● **PROMPT**
Repeat exactly the lines of the listing from the line containing "(389, 414) = (242, 321): brown" through its last line, and nothing beyond them.

● **EXERCISE DATA**
—————
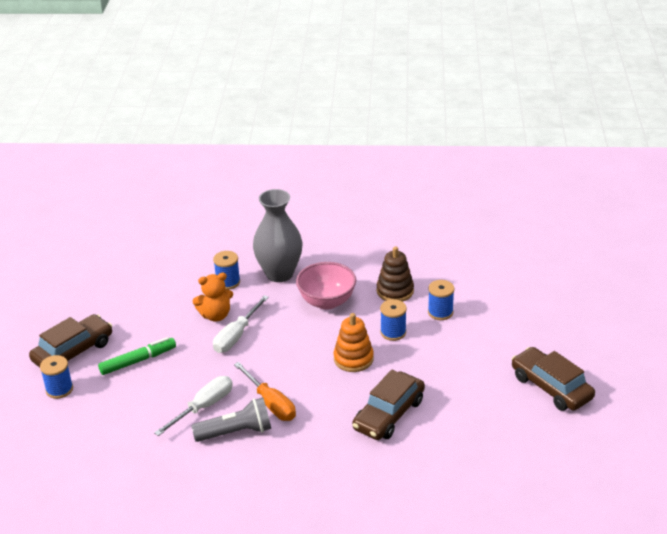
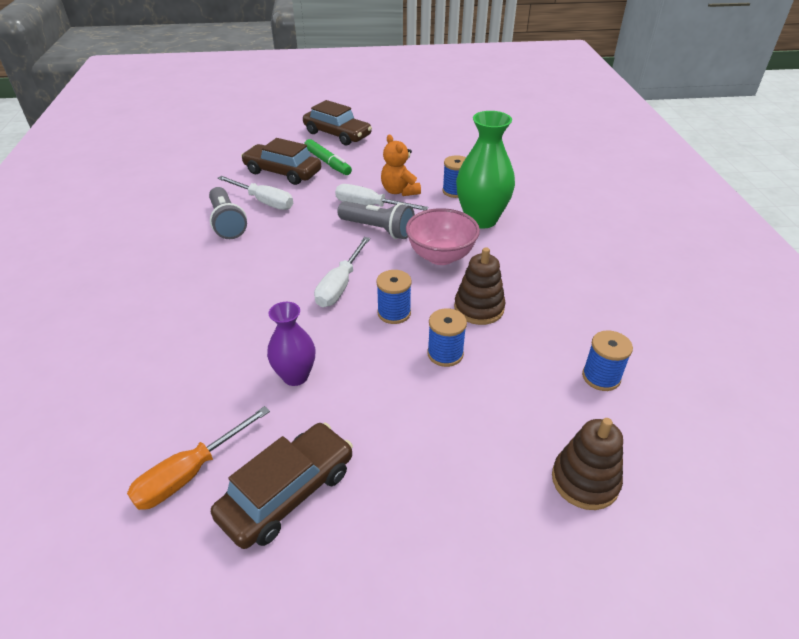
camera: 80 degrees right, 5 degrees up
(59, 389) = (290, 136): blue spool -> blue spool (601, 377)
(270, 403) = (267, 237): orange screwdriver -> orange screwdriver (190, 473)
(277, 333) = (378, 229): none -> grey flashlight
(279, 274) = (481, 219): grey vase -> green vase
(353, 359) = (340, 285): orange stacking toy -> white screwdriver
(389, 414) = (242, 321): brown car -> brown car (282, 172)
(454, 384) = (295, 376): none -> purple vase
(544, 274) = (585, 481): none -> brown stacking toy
—————
● **ANSWER SPACE**
(389, 414) = (242, 321): brown car -> brown car (282, 172)
(454, 384) = (295, 376): none -> purple vase
(544, 274) = (585, 481): none -> brown stacking toy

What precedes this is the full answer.